##### DATA EXCERPTS
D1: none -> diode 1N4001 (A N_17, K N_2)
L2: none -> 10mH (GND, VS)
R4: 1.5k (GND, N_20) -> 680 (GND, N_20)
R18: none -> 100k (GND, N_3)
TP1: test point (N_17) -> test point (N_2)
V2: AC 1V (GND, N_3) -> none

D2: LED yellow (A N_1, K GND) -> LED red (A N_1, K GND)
##########
##### DATA EXCERPTS
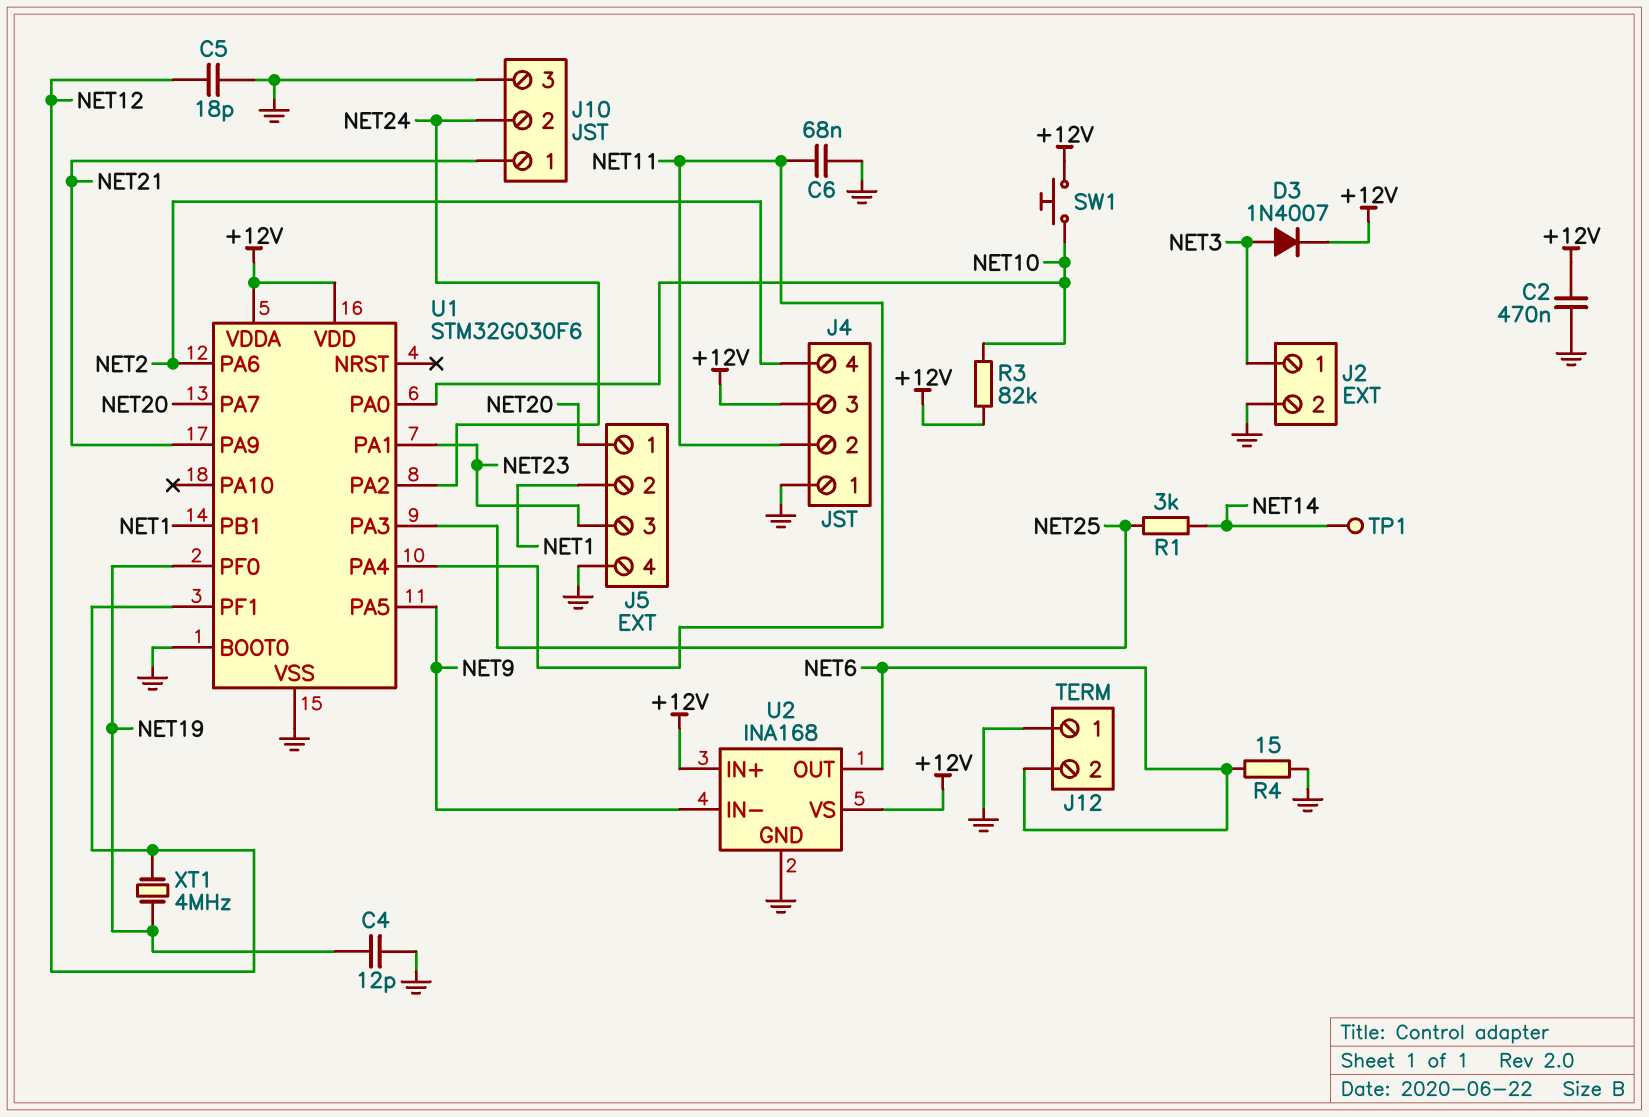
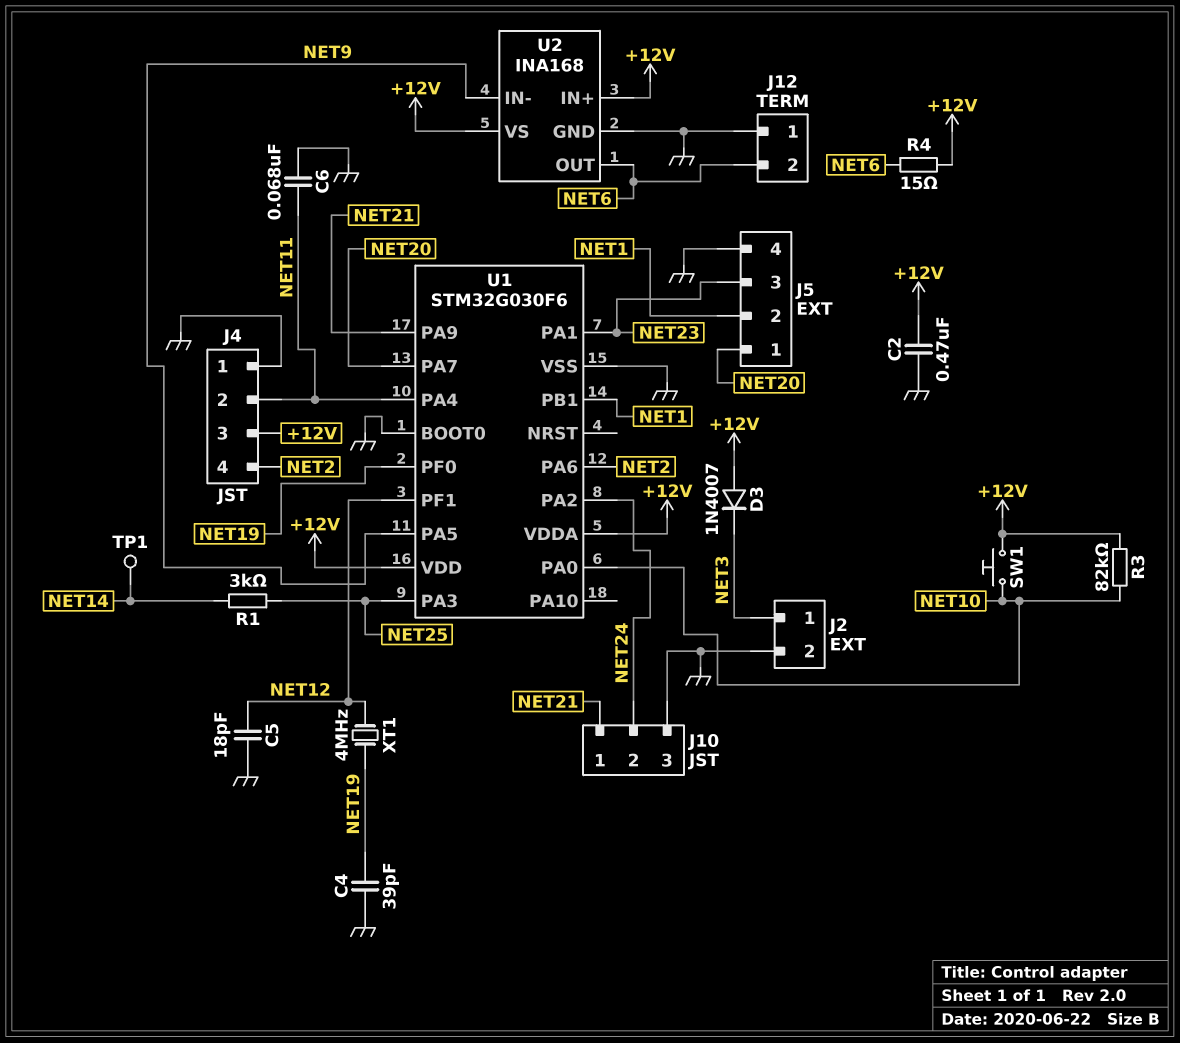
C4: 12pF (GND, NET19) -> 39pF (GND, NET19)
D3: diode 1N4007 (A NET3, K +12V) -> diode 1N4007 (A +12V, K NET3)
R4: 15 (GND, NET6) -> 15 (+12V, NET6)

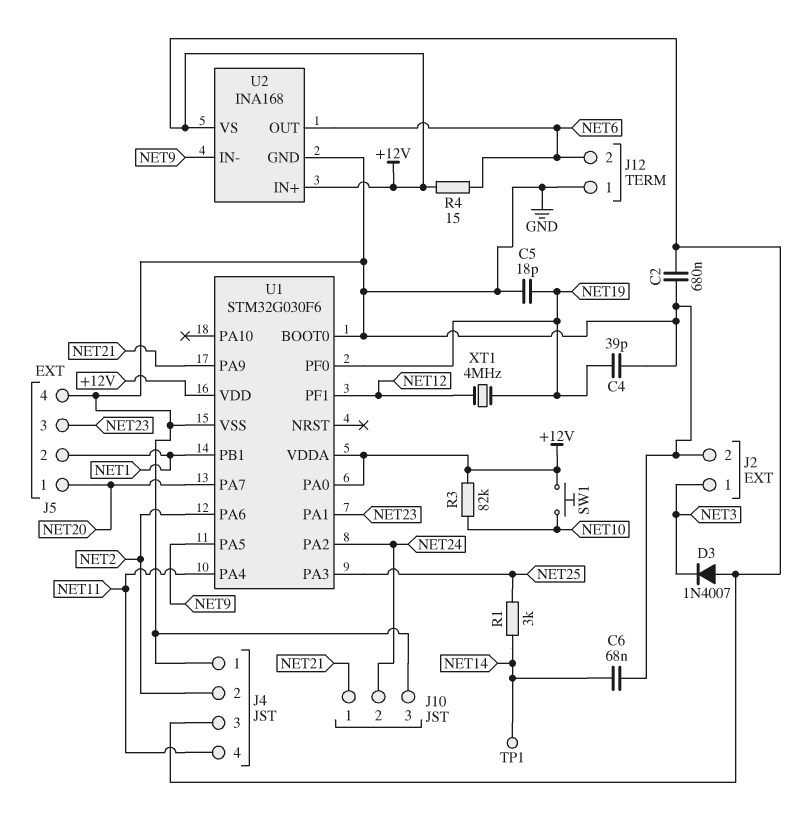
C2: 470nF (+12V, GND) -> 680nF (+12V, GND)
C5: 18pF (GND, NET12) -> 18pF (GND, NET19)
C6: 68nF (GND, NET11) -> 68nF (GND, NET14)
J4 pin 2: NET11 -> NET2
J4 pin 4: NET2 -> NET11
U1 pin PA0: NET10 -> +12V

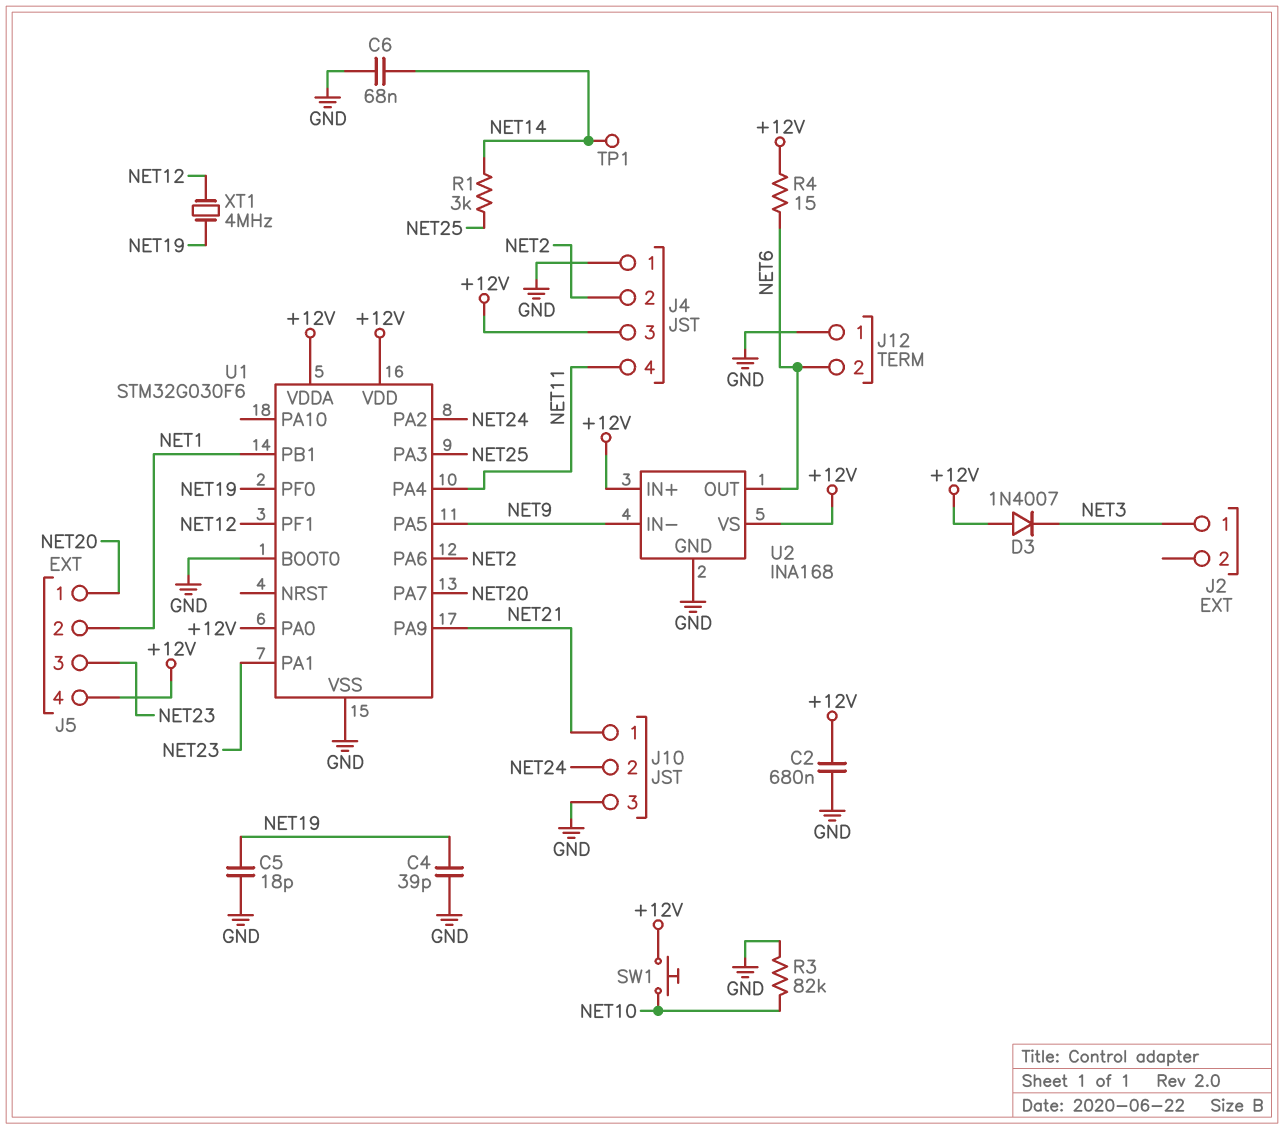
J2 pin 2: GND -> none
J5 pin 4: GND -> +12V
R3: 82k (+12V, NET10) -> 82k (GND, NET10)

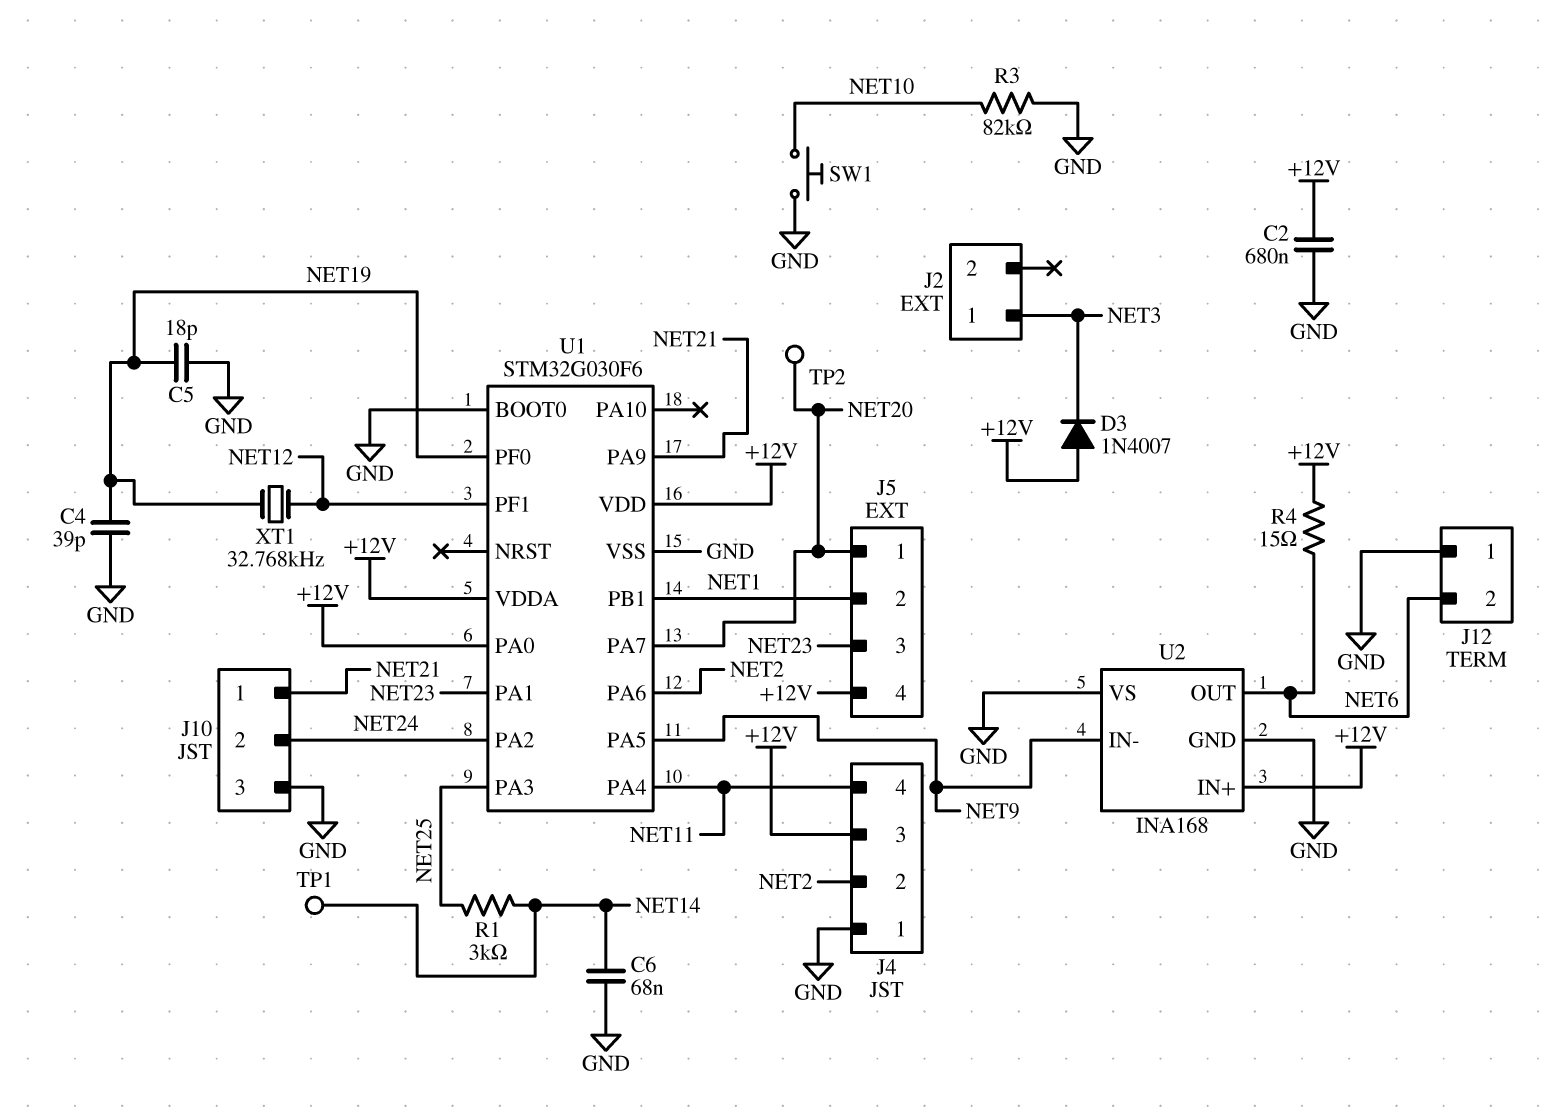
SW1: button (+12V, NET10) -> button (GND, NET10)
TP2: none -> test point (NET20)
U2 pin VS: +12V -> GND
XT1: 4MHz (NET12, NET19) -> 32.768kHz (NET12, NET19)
##########
__TASK ITEM__: All lines above containing the string "test": copy each one.

__ANSWER SPACE__:
TP1: test point (N_17) -> test point (N_2)
TP2: none -> test point (NET20)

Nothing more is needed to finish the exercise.